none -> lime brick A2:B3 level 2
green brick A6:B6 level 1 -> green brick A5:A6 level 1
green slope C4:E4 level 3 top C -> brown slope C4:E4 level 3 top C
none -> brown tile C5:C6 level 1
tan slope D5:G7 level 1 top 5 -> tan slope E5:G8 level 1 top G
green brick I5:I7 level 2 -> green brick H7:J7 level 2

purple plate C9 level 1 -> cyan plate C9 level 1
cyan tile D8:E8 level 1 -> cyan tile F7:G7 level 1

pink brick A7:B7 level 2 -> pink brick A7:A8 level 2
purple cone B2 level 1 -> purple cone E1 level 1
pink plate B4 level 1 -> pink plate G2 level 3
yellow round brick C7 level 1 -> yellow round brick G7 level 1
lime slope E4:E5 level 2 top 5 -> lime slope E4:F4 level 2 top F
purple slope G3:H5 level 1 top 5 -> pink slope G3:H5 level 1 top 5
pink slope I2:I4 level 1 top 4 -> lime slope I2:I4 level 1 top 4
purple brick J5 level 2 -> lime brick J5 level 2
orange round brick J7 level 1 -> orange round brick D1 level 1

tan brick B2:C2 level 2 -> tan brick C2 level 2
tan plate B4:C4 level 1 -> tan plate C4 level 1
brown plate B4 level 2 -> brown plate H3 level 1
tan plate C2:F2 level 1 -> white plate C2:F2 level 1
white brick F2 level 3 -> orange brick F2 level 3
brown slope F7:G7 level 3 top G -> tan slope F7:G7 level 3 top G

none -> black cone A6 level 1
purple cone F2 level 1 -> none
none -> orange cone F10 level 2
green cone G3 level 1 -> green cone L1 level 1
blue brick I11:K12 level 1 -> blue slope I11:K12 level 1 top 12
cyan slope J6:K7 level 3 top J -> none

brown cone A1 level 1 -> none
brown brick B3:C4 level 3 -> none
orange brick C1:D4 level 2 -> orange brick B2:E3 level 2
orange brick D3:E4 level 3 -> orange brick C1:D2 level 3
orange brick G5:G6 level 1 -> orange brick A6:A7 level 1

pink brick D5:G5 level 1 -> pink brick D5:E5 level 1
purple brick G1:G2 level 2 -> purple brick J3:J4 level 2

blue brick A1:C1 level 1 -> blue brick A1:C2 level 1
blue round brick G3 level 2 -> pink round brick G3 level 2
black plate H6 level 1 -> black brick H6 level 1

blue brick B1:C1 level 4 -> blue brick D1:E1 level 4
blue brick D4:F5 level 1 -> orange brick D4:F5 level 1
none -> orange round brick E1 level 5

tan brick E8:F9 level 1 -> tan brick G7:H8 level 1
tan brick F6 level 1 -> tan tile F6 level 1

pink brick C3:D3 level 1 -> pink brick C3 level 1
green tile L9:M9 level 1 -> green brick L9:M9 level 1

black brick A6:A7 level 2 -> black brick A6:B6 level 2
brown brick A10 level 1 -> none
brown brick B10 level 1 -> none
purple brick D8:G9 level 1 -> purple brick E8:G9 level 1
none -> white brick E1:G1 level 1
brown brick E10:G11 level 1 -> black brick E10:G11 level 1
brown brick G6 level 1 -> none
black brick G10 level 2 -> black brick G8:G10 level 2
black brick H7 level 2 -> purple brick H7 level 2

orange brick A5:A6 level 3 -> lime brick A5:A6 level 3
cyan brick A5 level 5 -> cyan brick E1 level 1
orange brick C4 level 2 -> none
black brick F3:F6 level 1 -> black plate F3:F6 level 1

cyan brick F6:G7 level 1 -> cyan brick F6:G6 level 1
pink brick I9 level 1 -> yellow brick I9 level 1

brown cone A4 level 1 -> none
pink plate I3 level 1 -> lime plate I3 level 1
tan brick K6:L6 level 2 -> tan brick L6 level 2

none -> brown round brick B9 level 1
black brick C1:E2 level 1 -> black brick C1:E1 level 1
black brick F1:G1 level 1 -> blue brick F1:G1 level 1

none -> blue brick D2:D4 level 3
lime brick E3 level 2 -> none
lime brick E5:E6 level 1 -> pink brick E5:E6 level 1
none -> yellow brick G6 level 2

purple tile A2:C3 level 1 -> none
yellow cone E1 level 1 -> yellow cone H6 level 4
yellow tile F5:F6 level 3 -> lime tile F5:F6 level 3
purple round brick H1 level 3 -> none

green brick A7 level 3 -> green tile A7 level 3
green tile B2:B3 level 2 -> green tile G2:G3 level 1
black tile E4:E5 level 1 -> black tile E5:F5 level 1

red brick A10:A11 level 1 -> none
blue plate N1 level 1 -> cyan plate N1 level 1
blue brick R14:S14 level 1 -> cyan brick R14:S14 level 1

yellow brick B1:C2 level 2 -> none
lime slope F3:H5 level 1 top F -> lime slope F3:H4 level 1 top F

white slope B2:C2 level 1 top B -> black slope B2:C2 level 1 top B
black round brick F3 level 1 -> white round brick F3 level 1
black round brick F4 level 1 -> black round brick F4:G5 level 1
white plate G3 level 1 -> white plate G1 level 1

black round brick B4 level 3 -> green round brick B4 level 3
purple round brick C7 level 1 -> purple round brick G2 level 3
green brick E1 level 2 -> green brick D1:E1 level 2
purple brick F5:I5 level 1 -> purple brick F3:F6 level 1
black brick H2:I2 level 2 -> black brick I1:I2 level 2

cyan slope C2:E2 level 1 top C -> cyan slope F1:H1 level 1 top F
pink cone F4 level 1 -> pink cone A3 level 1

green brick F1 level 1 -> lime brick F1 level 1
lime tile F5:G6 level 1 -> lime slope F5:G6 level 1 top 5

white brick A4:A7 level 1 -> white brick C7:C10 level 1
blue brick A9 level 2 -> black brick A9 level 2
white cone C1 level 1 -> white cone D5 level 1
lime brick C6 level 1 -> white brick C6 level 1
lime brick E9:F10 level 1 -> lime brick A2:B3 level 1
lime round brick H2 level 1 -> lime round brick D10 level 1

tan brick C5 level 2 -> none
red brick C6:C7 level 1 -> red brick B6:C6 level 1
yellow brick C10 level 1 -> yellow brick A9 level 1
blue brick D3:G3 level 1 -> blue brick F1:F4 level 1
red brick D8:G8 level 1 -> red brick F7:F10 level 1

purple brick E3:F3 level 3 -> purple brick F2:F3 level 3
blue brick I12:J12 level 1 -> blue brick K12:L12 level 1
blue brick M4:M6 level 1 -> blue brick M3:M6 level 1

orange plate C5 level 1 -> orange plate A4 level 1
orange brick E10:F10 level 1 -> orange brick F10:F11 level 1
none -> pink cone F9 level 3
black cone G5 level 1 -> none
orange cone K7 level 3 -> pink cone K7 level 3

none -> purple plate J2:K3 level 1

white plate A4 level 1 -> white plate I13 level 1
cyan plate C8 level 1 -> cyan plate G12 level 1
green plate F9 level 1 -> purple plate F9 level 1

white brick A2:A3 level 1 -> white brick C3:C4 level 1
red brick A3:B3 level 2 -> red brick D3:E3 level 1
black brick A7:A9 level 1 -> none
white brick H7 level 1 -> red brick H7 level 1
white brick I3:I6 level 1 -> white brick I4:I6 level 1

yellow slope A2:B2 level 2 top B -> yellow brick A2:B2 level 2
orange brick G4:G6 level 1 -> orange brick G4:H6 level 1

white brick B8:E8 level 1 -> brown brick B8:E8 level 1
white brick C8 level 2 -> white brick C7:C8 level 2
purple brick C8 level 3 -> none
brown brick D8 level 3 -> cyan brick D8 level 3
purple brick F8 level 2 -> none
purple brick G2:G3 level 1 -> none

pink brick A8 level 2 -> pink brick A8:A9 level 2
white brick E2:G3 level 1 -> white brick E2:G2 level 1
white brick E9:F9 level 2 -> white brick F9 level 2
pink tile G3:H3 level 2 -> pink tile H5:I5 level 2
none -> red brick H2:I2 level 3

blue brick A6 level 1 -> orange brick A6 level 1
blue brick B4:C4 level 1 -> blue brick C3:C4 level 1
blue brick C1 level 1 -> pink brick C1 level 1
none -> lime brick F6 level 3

Exercise directions -> Look through the records and gather every line containing "cyan".

Task solution ->
purple plate C9 level 1 -> cyan plate C9 level 1
cyan tile D8:E8 level 1 -> cyan tile F7:G7 level 1
cyan slope J6:K7 level 3 top J -> none
cyan brick A5 level 5 -> cyan brick E1 level 1
cyan brick F6:G7 level 1 -> cyan brick F6:G6 level 1
blue plate N1 level 1 -> cyan plate N1 level 1
blue brick R14:S14 level 1 -> cyan brick R14:S14 level 1
cyan slope C2:E2 level 1 top C -> cyan slope F1:H1 level 1 top F
cyan plate C8 level 1 -> cyan plate G12 level 1
brown brick D8 level 3 -> cyan brick D8 level 3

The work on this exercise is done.